STORED ROWS:
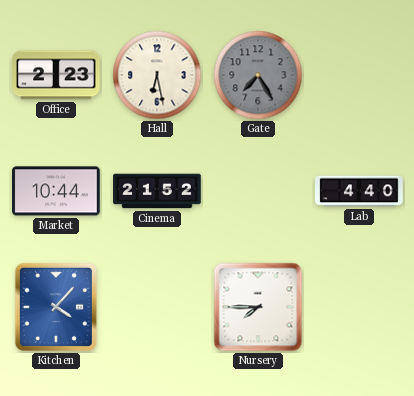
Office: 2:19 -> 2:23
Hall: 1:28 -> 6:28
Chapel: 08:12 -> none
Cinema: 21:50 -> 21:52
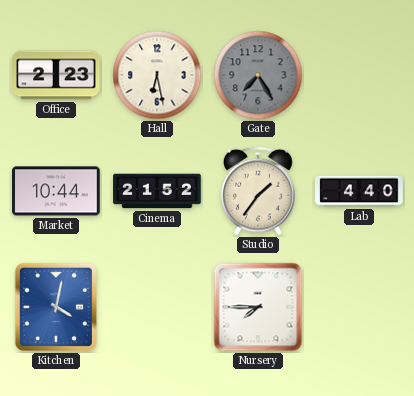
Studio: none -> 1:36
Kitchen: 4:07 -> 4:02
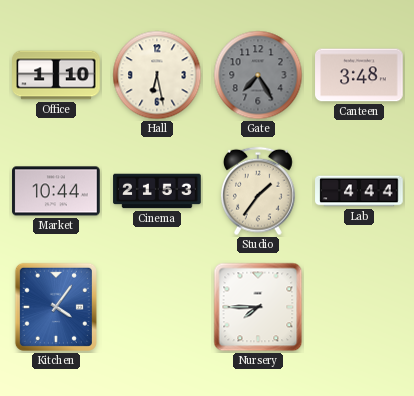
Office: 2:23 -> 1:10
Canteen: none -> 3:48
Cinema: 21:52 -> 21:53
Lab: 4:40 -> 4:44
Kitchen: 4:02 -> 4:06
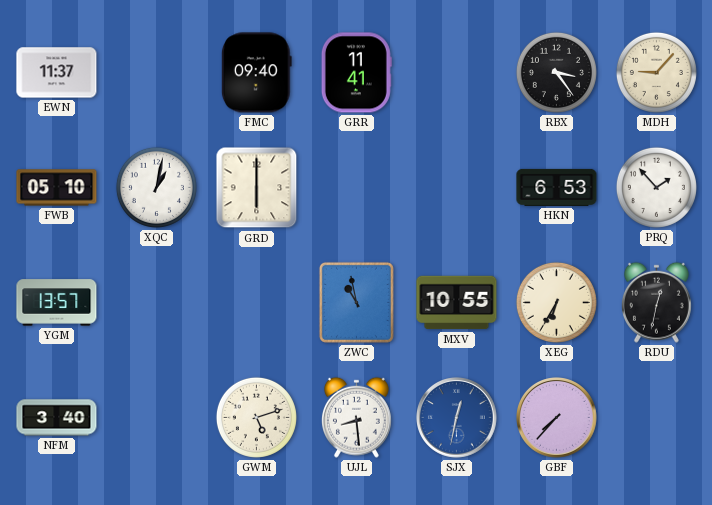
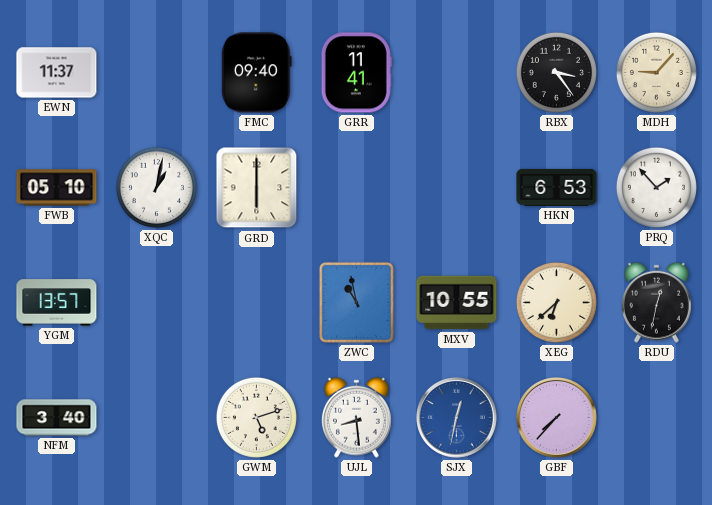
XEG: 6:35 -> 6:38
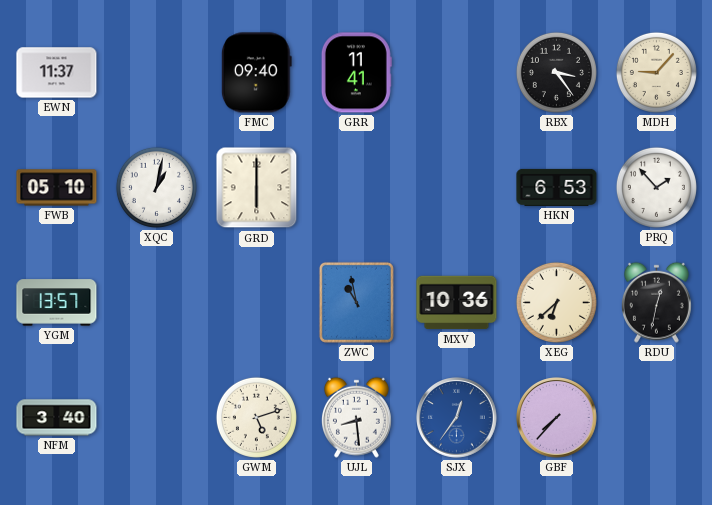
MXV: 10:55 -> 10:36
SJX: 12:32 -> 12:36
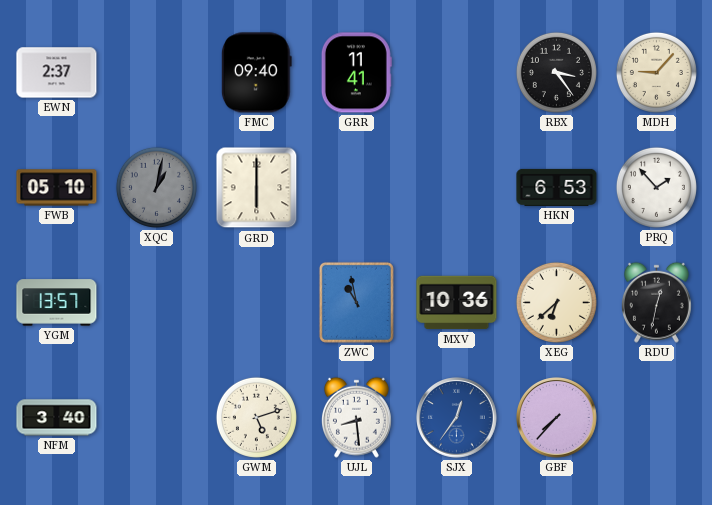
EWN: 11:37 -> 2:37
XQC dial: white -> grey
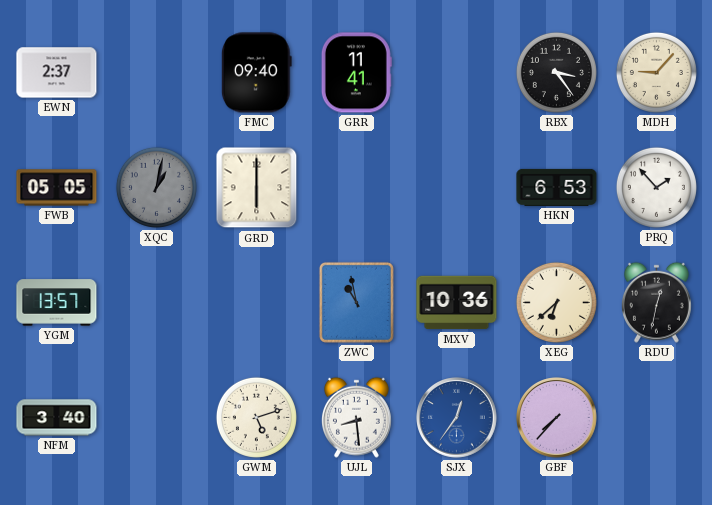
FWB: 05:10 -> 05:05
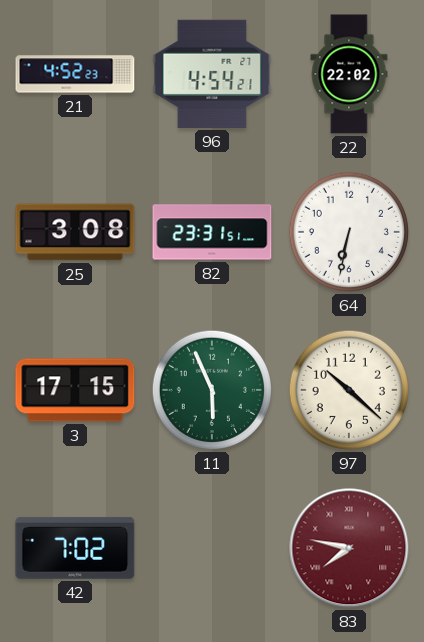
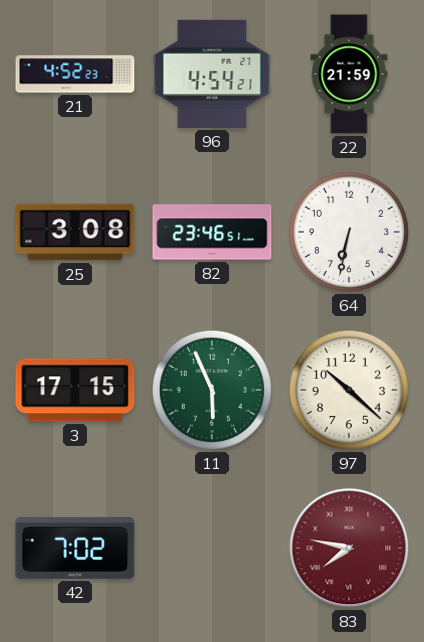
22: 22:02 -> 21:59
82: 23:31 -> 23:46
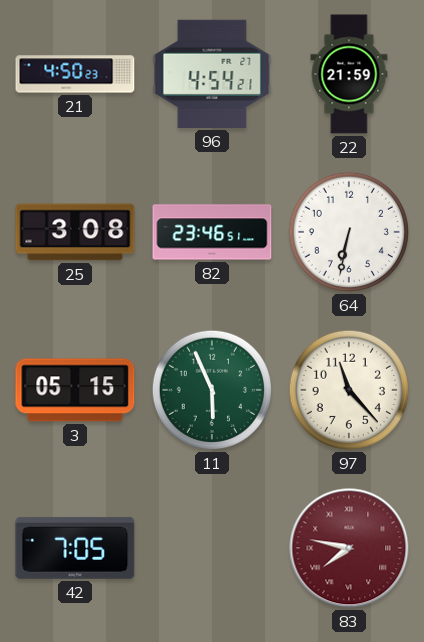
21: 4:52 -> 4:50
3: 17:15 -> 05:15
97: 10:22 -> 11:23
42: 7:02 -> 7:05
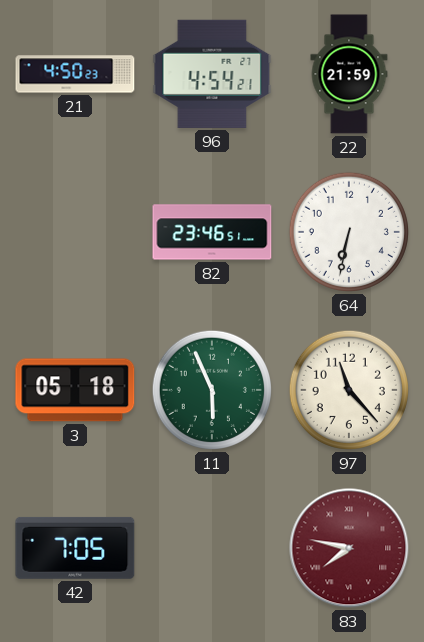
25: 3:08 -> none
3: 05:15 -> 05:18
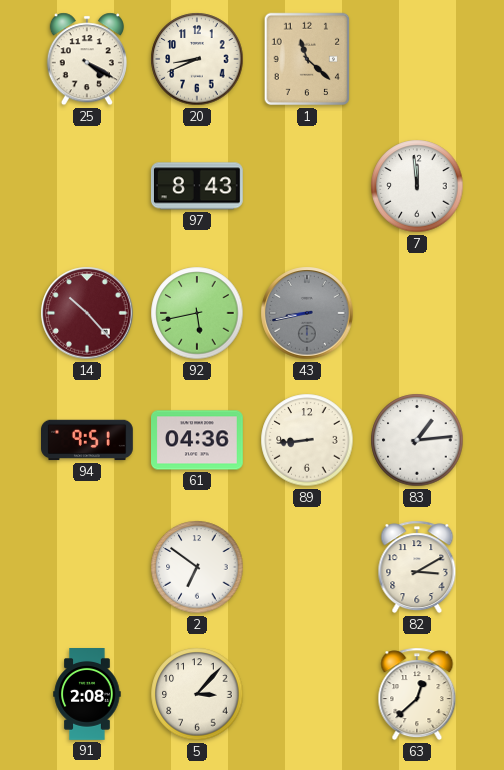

WORK INSTRUCTIONS: Count the lines in the items above that contain the string "none". Reply with the number alone.

CORRECT RESPONSE: 4